The input -
*** Block opens ***

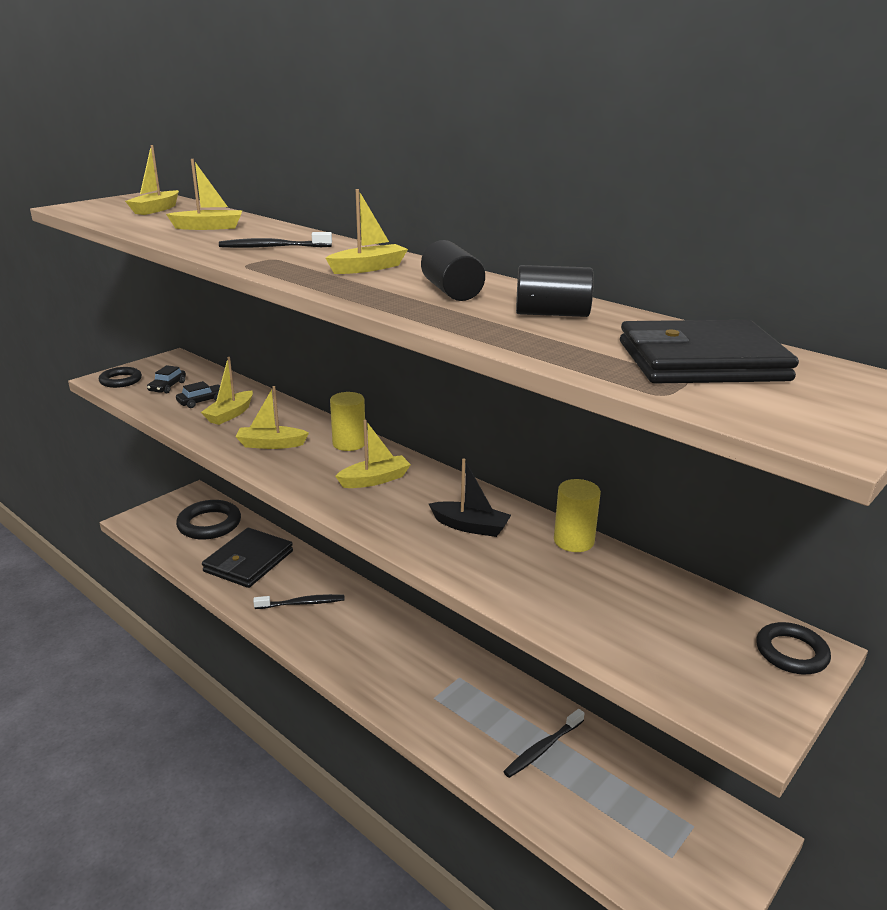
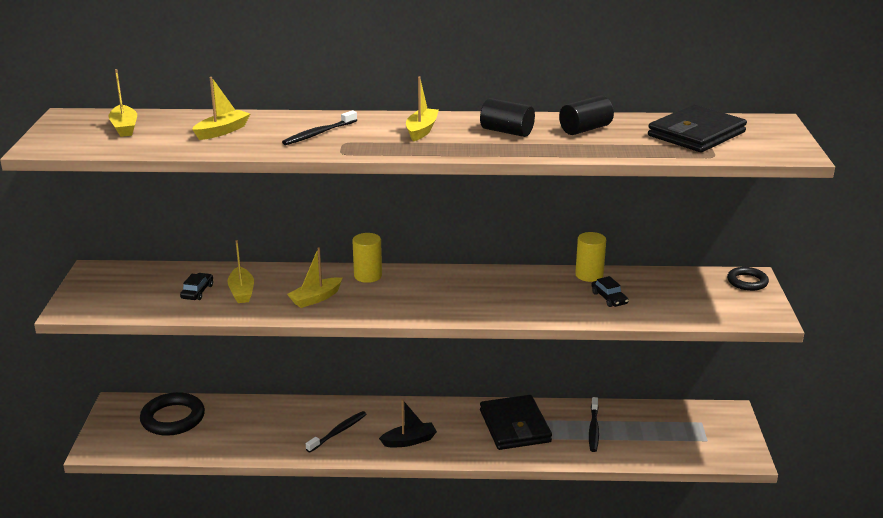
camera: 40 degrees left, 0 degrees up
black ring [99,367,142,388] -> none
black car [147,365,186,393] -> black car moved to [591,276,629,307]
black wallet [202,528,293,588] -> black wallet moved to [480,395,552,450]
yellow boat [335,420,411,488] -> none
black boat [429,458,511,537] -> black boat moved to [379,399,437,447]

*** Block closes ***

Your assignment - Retype exactly the lines from the one containing "yellow boat [335,420,411,488] -> none" through the end of the data. Add nothing.

Output for this exercise -
yellow boat [335,420,411,488] -> none
black boat [429,458,511,537] -> black boat moved to [379,399,437,447]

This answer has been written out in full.